* _PROBLEM DESCRIPTION_:
The stretch from the line with "camera: 10 degrees right, 0 degrees up" through the line with "(656, 361) = (708, 232): yellow" in the records below: write it out exactly, and nothing else.

* _PROVIDED DATA_:
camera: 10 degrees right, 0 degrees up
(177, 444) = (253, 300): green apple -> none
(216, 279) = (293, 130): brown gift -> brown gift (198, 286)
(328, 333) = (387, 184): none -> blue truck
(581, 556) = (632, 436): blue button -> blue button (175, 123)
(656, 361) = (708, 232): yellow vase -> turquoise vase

==

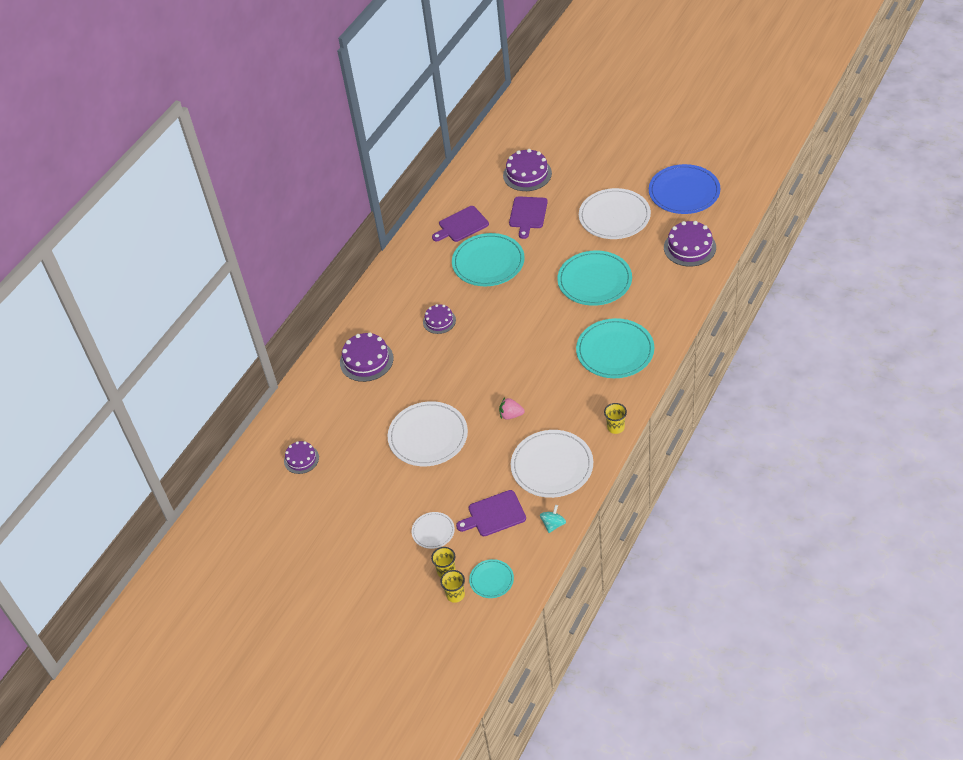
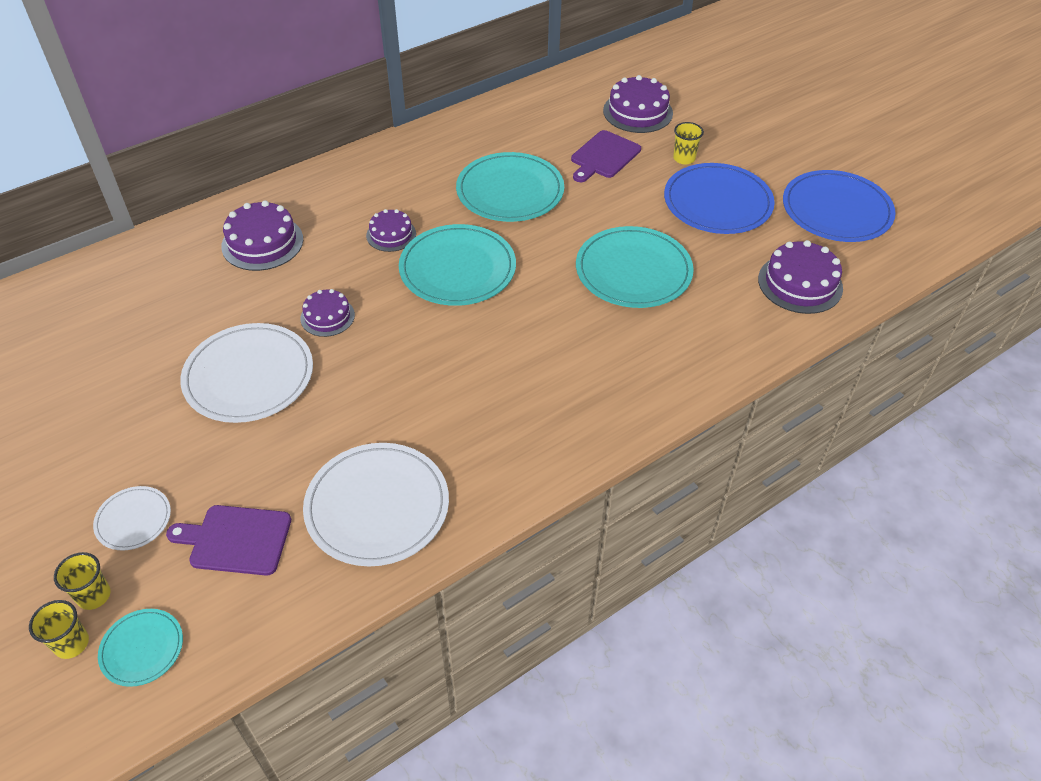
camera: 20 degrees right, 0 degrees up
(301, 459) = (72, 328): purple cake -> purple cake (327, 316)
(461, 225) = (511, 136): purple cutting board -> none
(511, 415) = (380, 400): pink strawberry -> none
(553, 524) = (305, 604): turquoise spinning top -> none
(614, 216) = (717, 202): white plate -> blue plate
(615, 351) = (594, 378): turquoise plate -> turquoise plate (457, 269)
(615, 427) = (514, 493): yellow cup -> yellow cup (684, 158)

* _EXERCISE SOLUTION_:
camera: 10 degrees right, 0 degrees up
(177, 444) = (253, 300): green apple -> none
(216, 279) = (293, 130): brown gift -> brown gift (198, 286)
(328, 333) = (387, 184): none -> blue truck
(581, 556) = (632, 436): blue button -> blue button (175, 123)
(656, 361) = (708, 232): yellow vase -> turquoise vase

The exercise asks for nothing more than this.